- _Task brief_
Only the lines holding the word "image" are wanted; copy each of them from the listing.

▼

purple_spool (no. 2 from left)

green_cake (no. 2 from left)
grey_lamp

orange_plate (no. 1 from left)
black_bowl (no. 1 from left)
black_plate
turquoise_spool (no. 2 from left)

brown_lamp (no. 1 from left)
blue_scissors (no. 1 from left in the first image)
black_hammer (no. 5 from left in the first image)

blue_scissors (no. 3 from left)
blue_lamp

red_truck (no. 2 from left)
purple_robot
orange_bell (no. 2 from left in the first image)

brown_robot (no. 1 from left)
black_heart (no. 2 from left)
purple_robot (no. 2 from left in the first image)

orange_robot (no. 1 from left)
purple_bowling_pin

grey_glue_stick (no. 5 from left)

▲

- _Solution below_
blue_scissors (no. 1 from left in the first image)
black_hammer (no. 5 from left in the first image)
orange_bell (no. 2 from left in the first image)
purple_robot (no. 2 from left in the first image)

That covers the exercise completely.